Top of EXTRACTED ENTRIES

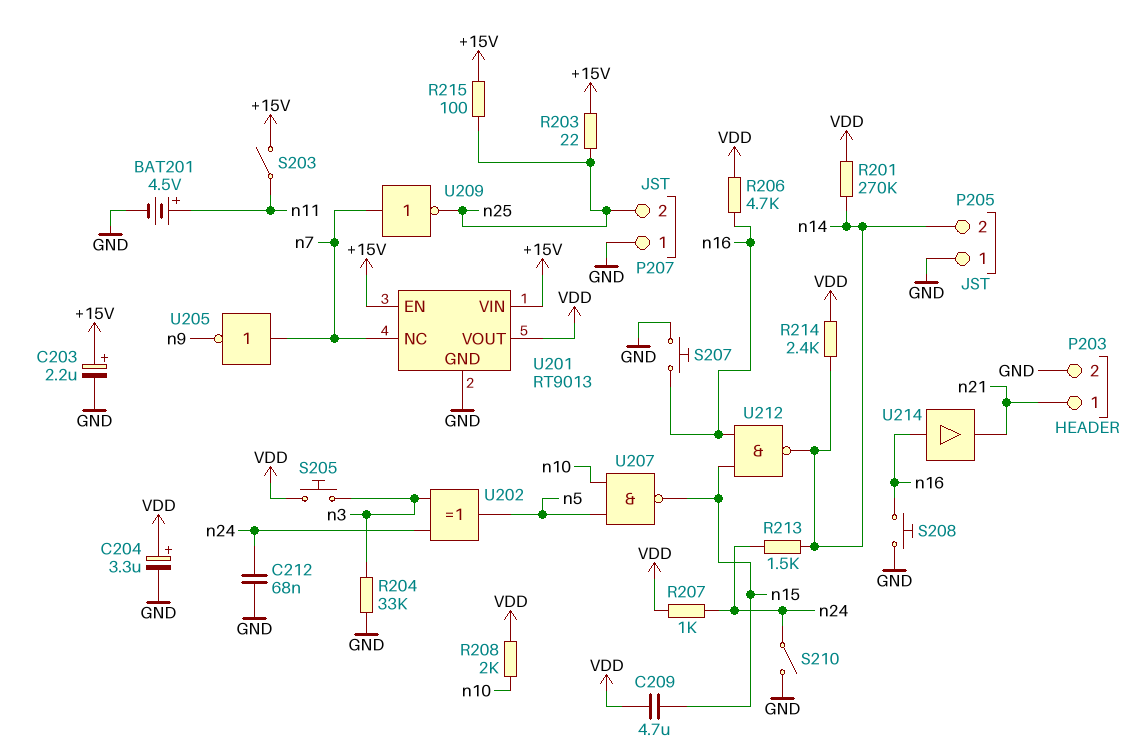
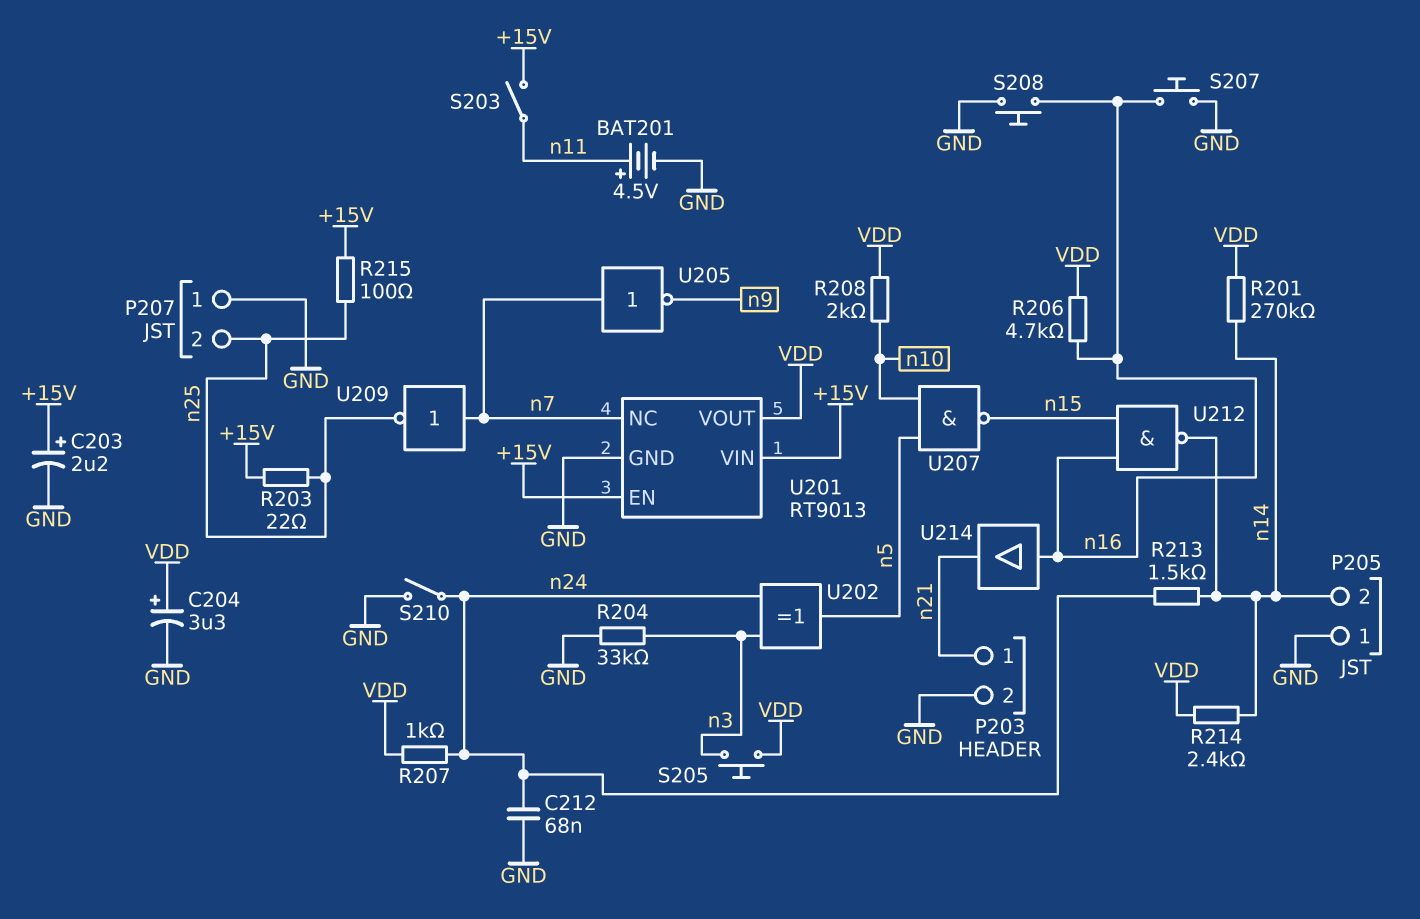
C209: 4.7uF (VDD, n15) -> none

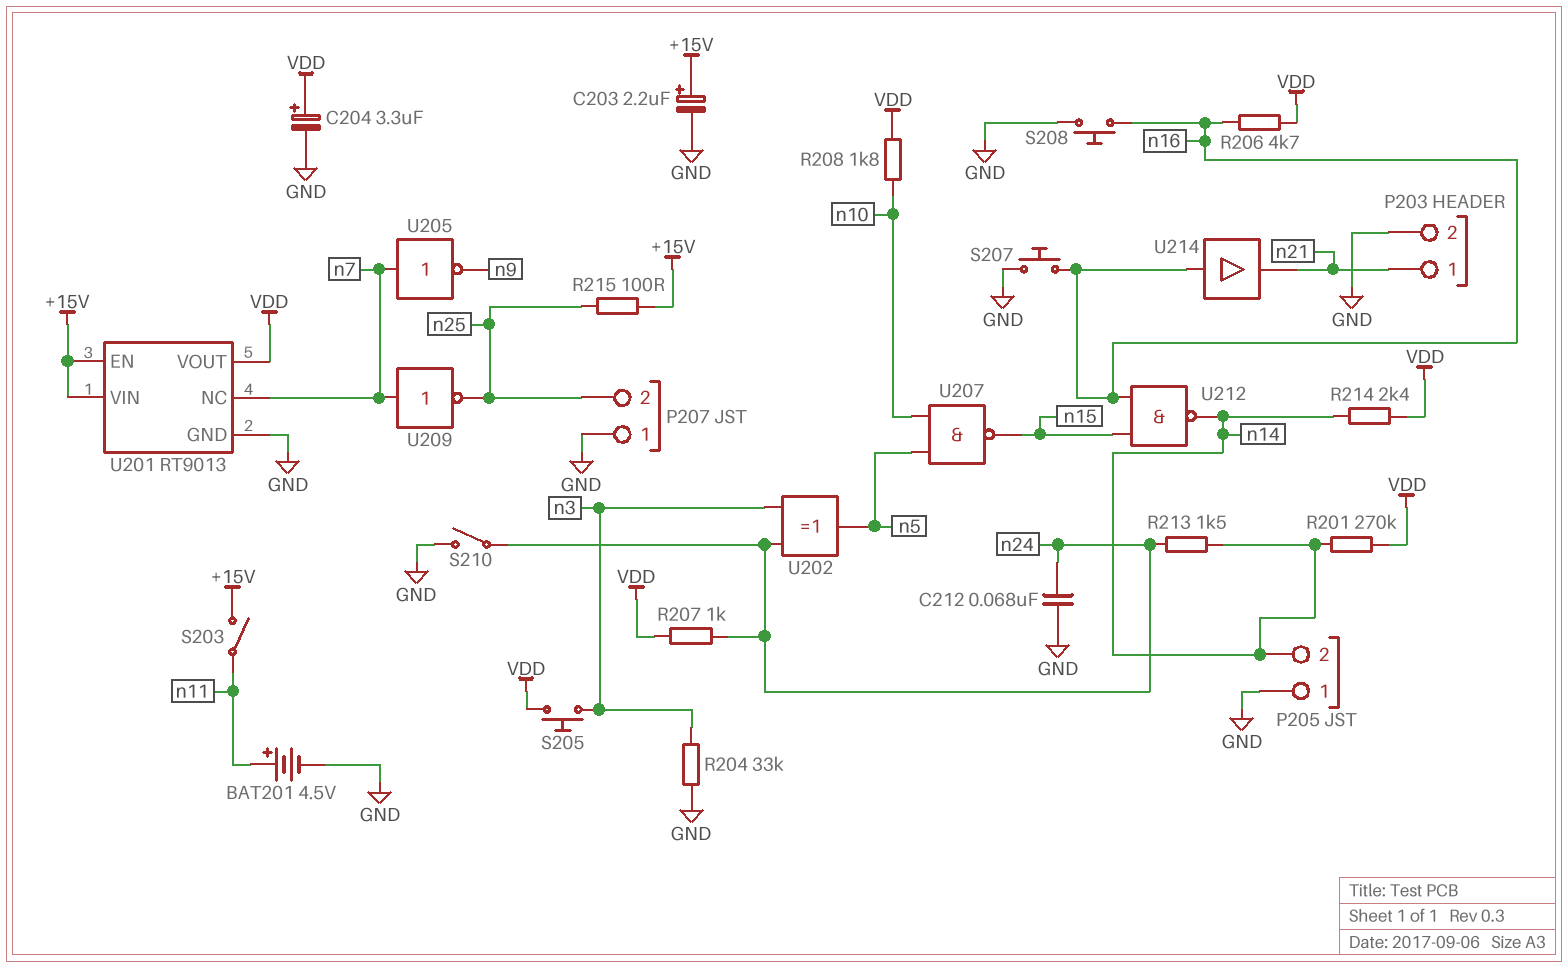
R203: 22 (+15V, n25) -> none
R208: 2k (VDD, n10) -> 1.8k (VDD, n10)

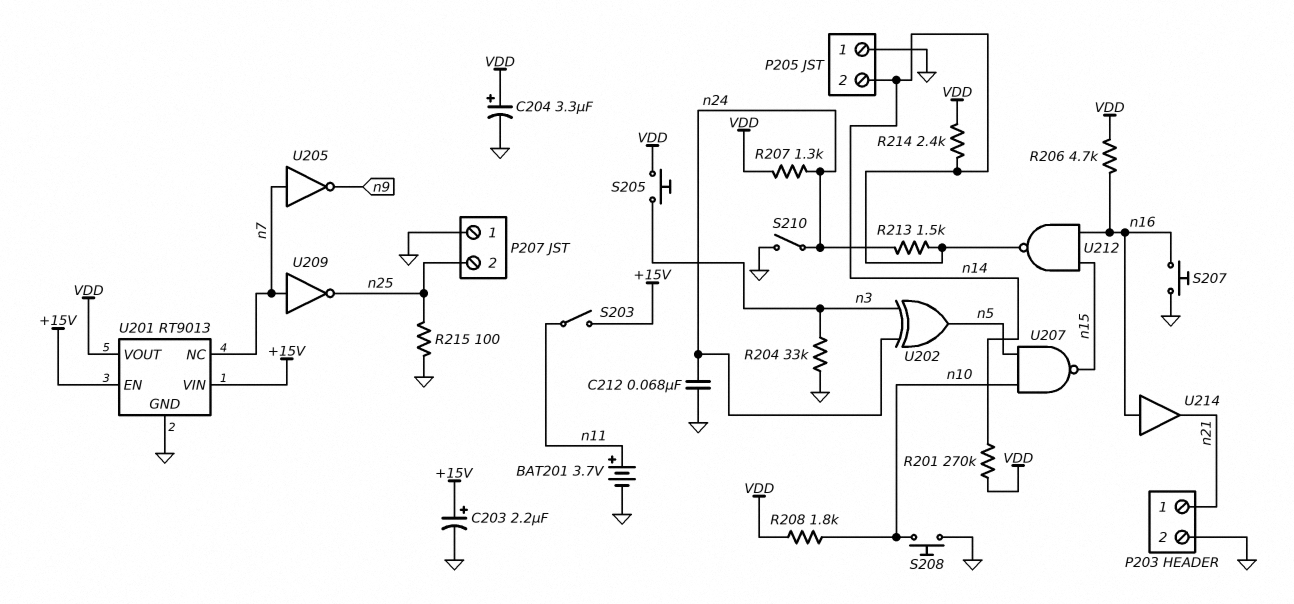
BAT201: 4.5V (plus n11, minus GND) -> 3.7V (plus n11, minus GND)
R207: 1k (VDD, n24) -> 1.3k (VDD, n24)
R215: 100 (+15V, n25) -> 100 (GND, n25)
S208: button (GND, n16) -> button (GND, n10)

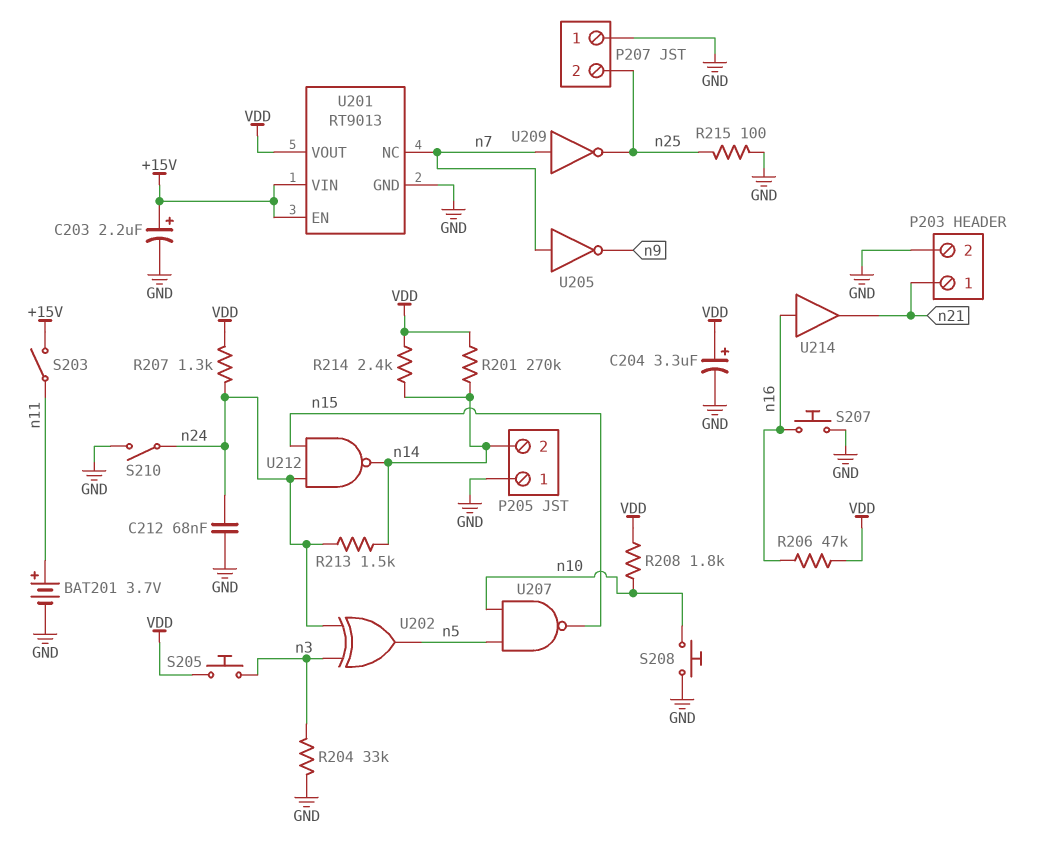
R206: 4.7k (VDD, n16) -> 47k (VDD, n16)
U212: NAND (in n15, in n16, out n14) -> NAND (in n15, in n24, out n14)

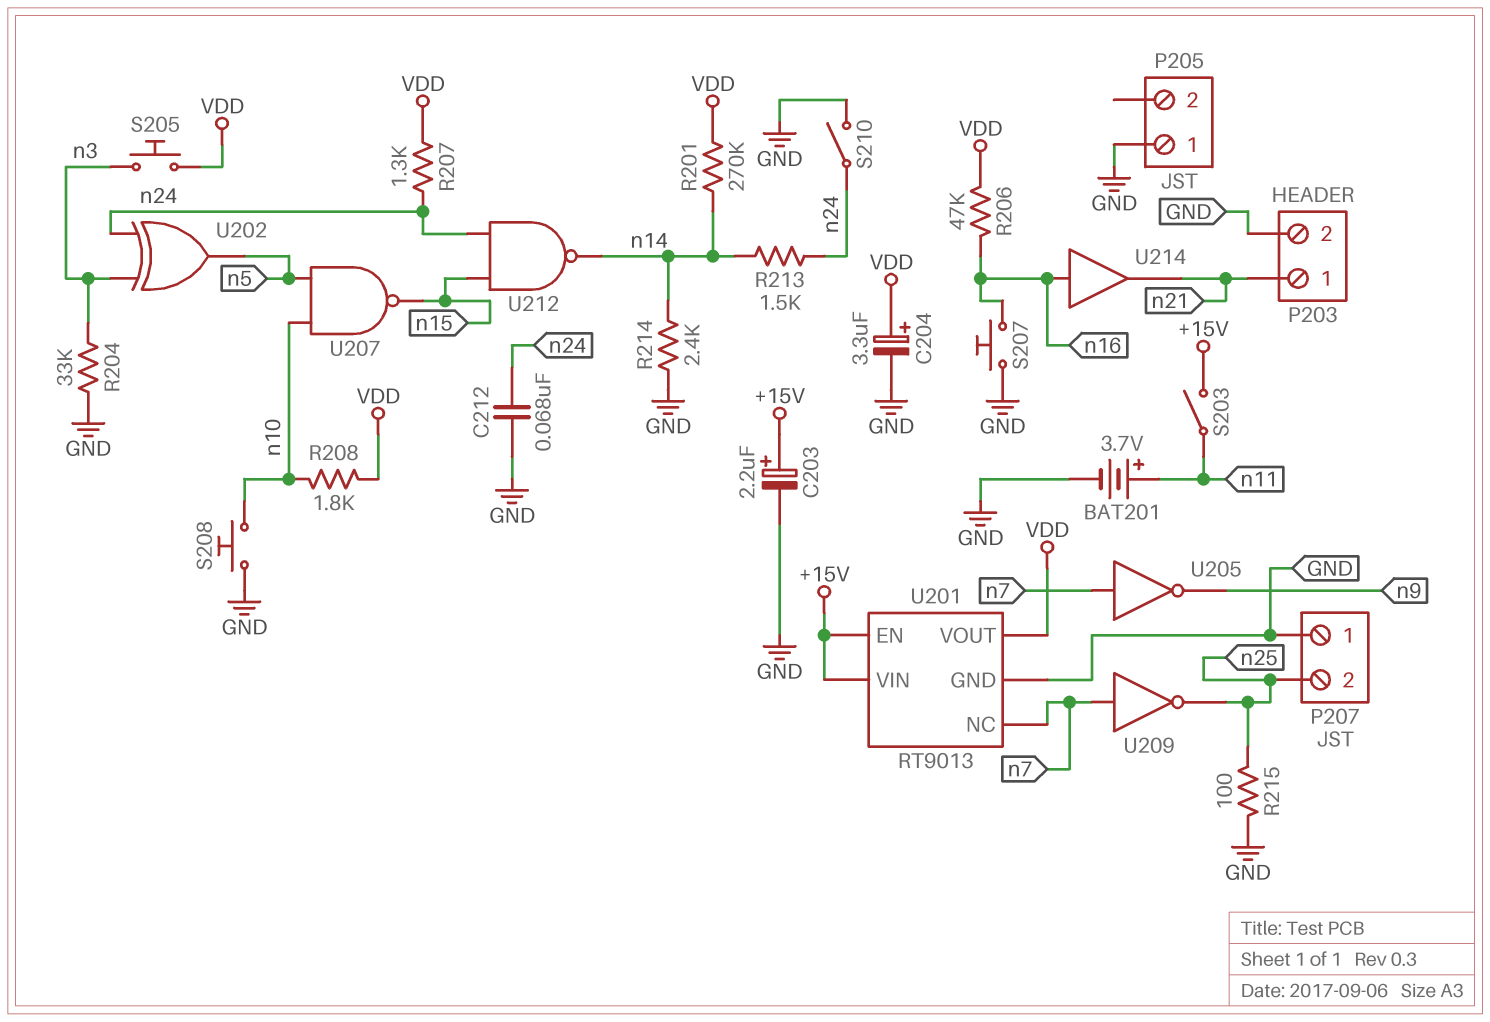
P205 pin 2: n14 -> none
R214: 2.4k (VDD, n14) -> 2.4k (GND, n14)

Bottom of EXTRACTED ENTRIES

**ASSIGNMENT**
Go line by line through the records above and copy each one containing "none".

**RESPONSE TO THIS EXERCISE**
C209: 4.7uF (VDD, n15) -> none
R203: 22 (+15V, n25) -> none
P205 pin 2: n14 -> none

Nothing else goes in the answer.